## WORK REQUIRED
The entries below contain a line with "Someone carried the lápiz [amarillo]" and a line with "Someone carried the pila [naranja]". Retype exactly everything from the first down to the second, both included, and nothing else.

## INFORMATION SUPPLIED
○ ○ ○
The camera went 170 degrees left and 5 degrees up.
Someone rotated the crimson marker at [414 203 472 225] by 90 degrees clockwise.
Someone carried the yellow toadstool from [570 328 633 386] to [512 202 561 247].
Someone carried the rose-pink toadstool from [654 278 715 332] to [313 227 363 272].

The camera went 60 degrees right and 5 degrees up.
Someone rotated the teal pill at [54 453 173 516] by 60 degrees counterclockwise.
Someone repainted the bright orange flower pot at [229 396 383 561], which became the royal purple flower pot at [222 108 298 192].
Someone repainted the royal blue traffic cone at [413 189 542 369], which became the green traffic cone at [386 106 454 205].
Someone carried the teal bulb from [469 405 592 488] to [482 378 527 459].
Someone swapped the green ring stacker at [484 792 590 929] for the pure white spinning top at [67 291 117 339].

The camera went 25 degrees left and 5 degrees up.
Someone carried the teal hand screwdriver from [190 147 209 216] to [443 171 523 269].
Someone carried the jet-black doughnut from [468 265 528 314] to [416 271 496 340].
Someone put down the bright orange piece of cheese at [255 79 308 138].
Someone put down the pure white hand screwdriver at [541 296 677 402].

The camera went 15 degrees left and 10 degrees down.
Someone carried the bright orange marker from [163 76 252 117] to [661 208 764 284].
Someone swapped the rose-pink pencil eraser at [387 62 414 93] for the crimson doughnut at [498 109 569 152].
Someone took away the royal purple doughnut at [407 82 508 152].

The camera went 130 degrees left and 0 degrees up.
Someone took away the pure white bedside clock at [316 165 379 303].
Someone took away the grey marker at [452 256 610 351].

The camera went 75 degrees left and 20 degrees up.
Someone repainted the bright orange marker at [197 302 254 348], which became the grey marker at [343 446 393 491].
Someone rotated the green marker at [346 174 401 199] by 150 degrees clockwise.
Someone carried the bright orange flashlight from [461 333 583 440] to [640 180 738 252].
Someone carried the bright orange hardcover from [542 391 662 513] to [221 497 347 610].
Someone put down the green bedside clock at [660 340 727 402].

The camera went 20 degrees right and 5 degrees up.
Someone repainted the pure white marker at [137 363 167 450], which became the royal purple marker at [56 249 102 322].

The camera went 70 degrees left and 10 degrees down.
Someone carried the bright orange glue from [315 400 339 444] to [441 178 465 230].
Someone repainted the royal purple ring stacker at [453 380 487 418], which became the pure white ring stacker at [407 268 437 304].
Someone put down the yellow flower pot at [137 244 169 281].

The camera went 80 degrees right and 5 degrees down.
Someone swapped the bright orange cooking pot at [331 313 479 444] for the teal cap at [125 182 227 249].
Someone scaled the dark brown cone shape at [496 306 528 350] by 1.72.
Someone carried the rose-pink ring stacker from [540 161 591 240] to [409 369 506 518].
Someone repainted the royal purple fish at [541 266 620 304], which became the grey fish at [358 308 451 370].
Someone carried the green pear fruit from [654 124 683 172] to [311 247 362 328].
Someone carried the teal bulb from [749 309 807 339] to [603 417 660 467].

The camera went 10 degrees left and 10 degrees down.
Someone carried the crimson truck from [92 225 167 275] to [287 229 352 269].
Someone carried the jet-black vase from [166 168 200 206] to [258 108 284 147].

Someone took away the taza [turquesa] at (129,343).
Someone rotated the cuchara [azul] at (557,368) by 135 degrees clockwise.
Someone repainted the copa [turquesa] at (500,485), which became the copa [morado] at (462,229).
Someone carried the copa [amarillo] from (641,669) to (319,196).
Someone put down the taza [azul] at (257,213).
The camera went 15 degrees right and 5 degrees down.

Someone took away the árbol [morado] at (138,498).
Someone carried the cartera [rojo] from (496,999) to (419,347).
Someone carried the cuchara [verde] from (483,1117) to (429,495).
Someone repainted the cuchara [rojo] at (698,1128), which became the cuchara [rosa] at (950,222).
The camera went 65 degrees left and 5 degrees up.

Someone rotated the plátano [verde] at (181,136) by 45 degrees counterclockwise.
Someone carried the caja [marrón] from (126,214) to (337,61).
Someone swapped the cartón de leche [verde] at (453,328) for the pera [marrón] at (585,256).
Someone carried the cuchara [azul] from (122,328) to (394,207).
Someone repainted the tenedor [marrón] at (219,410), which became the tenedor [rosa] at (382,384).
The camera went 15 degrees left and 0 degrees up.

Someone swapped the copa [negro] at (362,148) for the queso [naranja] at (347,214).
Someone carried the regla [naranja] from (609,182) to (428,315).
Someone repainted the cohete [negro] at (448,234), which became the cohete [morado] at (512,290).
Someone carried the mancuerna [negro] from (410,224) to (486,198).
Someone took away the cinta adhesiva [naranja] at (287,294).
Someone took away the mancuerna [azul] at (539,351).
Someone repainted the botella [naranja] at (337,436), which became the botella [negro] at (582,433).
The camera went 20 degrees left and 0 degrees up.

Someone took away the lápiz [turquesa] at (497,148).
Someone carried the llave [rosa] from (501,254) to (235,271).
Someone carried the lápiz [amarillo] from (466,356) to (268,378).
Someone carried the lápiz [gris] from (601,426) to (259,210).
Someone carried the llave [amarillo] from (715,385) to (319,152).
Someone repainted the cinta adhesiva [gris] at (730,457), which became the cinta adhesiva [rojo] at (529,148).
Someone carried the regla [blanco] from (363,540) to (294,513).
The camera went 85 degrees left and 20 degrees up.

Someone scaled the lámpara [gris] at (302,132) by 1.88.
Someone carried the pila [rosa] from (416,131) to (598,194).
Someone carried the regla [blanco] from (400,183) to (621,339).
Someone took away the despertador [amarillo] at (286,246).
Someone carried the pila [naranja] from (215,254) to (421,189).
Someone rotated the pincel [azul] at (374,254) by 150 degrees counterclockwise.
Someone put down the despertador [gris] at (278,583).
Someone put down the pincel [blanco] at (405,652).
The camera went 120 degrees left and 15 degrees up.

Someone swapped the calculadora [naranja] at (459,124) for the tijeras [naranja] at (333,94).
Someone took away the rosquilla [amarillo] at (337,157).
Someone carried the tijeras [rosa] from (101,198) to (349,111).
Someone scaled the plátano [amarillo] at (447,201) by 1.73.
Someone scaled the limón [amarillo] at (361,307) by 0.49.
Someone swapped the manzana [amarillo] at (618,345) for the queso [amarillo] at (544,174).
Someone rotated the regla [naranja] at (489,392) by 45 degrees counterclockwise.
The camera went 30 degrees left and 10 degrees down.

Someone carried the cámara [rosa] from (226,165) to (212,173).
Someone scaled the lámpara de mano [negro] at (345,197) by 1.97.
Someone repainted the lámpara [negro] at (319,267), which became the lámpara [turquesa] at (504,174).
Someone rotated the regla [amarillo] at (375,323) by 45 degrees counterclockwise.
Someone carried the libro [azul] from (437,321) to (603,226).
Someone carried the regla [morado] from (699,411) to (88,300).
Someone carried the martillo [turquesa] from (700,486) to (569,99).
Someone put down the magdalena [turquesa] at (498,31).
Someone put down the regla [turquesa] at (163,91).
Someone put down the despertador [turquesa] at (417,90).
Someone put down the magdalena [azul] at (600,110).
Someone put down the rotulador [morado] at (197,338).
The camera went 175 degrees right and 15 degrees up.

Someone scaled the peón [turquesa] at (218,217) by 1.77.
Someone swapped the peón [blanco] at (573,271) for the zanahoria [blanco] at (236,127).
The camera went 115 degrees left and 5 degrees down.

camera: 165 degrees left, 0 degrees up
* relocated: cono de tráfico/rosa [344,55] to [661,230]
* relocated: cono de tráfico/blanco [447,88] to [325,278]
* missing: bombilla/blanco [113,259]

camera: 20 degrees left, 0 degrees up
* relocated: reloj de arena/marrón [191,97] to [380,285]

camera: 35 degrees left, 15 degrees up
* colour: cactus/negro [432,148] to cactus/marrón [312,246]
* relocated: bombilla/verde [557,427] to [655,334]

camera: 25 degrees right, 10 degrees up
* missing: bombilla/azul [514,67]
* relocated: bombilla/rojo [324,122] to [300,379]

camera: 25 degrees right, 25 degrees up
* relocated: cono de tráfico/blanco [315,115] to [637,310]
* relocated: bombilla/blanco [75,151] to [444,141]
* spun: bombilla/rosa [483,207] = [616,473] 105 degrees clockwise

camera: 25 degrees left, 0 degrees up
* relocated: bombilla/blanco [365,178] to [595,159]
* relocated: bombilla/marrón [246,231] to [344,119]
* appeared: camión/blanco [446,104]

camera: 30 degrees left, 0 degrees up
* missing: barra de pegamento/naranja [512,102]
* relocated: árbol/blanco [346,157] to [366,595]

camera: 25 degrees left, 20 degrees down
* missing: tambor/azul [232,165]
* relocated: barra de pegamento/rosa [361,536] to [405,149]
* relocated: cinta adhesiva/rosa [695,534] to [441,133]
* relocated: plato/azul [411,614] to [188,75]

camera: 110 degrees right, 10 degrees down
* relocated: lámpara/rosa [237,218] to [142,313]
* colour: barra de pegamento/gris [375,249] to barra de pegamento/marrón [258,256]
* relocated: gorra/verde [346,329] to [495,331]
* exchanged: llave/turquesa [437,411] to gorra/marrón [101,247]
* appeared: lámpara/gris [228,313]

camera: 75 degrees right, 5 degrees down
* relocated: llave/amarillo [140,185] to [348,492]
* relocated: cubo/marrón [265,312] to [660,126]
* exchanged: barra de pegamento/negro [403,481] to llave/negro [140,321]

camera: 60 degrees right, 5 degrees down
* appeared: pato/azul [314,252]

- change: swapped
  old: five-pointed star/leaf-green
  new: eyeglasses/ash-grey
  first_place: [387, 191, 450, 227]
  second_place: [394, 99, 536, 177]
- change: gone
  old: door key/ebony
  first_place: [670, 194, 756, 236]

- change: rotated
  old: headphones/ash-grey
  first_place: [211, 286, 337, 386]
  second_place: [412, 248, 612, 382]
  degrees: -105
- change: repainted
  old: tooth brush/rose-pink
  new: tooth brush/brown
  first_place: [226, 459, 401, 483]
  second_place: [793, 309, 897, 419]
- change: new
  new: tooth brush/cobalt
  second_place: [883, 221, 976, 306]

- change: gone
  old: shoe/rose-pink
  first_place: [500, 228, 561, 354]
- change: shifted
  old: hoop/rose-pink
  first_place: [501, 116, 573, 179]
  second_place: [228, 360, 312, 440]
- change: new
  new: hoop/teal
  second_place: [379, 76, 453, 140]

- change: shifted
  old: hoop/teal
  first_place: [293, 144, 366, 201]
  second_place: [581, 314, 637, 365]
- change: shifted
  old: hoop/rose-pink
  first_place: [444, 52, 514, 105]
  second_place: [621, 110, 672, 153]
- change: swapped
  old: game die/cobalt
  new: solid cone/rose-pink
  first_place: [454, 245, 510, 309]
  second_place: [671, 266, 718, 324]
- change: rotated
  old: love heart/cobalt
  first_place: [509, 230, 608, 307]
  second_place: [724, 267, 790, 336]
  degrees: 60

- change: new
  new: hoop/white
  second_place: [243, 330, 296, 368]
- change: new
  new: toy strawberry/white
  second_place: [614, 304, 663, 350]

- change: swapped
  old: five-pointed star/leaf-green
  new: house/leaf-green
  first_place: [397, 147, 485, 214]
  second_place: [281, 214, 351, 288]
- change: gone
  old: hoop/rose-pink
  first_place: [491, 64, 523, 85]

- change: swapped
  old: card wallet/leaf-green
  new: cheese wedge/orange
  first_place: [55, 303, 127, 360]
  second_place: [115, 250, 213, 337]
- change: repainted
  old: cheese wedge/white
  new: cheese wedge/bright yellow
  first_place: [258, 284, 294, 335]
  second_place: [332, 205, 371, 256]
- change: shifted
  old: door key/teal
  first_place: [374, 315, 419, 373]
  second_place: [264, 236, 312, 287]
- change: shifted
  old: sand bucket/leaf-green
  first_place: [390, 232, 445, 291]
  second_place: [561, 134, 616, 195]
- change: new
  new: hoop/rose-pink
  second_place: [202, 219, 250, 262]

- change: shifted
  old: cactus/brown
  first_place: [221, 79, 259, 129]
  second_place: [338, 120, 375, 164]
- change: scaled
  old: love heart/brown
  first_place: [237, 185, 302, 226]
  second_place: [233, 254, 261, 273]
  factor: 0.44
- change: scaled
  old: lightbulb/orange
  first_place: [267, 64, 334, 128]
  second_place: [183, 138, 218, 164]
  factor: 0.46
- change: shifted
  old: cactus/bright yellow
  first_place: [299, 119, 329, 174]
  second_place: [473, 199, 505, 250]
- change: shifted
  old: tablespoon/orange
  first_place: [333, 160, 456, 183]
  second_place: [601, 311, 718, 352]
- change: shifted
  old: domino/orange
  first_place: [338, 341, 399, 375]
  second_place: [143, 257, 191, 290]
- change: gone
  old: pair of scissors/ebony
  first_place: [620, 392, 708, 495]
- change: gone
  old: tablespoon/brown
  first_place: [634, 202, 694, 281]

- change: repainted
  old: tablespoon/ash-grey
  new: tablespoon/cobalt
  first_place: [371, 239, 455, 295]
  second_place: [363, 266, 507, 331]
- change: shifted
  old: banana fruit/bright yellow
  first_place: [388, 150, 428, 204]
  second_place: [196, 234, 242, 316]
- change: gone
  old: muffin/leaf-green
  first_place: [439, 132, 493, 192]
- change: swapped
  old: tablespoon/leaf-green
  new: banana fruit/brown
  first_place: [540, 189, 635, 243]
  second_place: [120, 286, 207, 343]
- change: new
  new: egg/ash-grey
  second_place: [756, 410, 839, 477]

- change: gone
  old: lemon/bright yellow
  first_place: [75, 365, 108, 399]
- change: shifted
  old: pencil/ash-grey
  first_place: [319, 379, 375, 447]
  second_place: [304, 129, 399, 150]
○ ○ ○
## SOLVED EXERCISE
Someone carried the lápiz [amarillo] from (466,356) to (268,378).
Someone carried the lápiz [gris] from (601,426) to (259,210).
Someone carried the llave [amarillo] from (715,385) to (319,152).
Someone repainted the cinta adhesiva [gris] at (730,457), which became the cinta adhesiva [rojo] at (529,148).
Someone carried the regla [blanco] from (363,540) to (294,513).
The camera went 85 degrees left and 20 degrees up.

Someone scaled the lámpara [gris] at (302,132) by 1.88.
Someone carried the pila [rosa] from (416,131) to (598,194).
Someone carried the regla [blanco] from (400,183) to (621,339).
Someone took away the despertador [amarillo] at (286,246).
Someone carried the pila [naranja] from (215,254) to (421,189).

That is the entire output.